Give back the full listing, character for character, with no pictures.

═══ Data provided

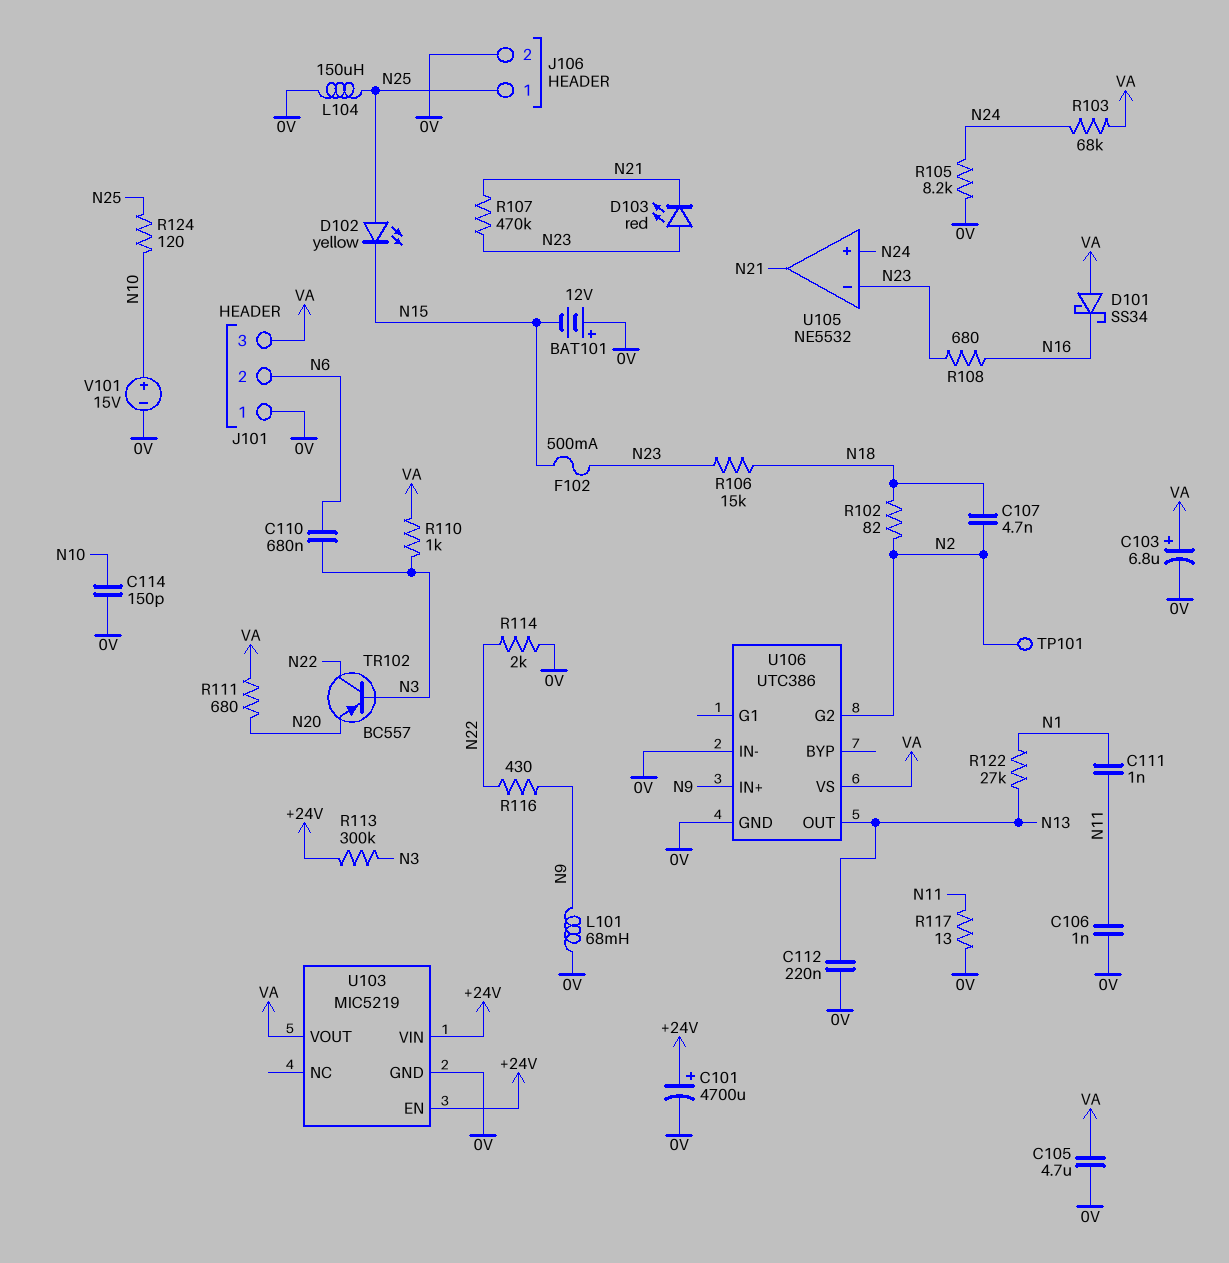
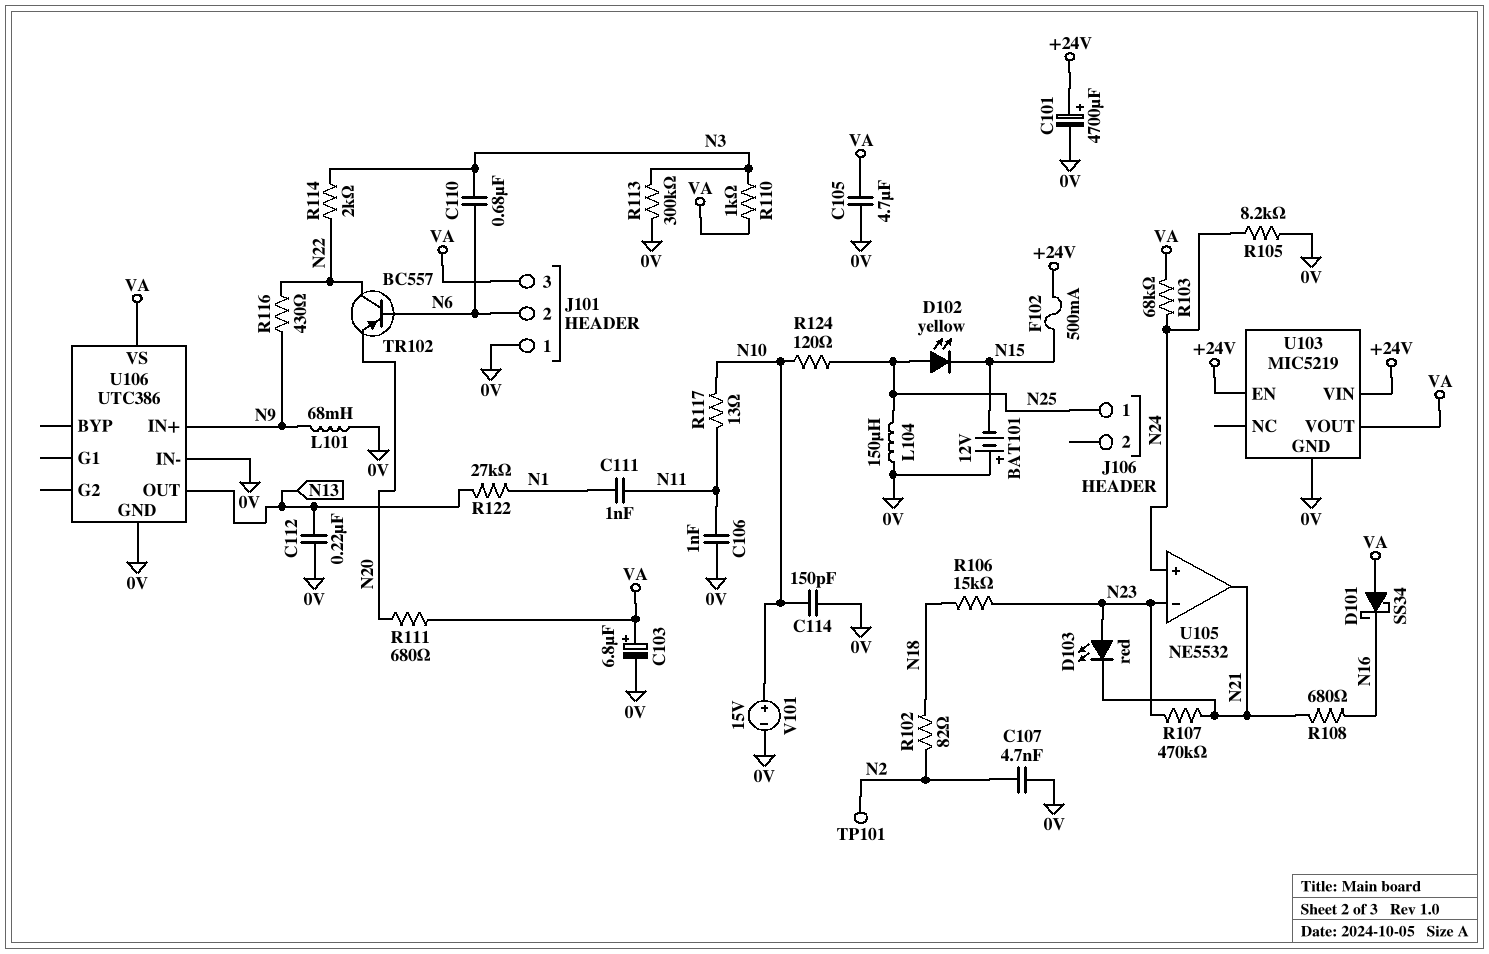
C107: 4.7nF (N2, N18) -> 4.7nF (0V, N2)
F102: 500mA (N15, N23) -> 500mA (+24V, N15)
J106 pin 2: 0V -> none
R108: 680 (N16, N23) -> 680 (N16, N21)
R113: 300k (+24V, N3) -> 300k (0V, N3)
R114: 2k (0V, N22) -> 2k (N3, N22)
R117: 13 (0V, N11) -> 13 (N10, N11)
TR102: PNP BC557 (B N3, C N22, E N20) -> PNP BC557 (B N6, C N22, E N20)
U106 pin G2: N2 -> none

══════

### Exercise answer:
C107: 4.7nF (N2, N18) -> 4.7nF (0V, N2)
F102: 500mA (N15, N23) -> 500mA (+24V, N15)
J106 pin 2: 0V -> none
R108: 680 (N16, N23) -> 680 (N16, N21)
R113: 300k (+24V, N3) -> 300k (0V, N3)
R114: 2k (0V, N22) -> 2k (N3, N22)
R117: 13 (0V, N11) -> 13 (N10, N11)
TR102: PNP BC557 (B N3, C N22, E N20) -> PNP BC557 (B N6, C N22, E N20)
U106 pin G2: N2 -> none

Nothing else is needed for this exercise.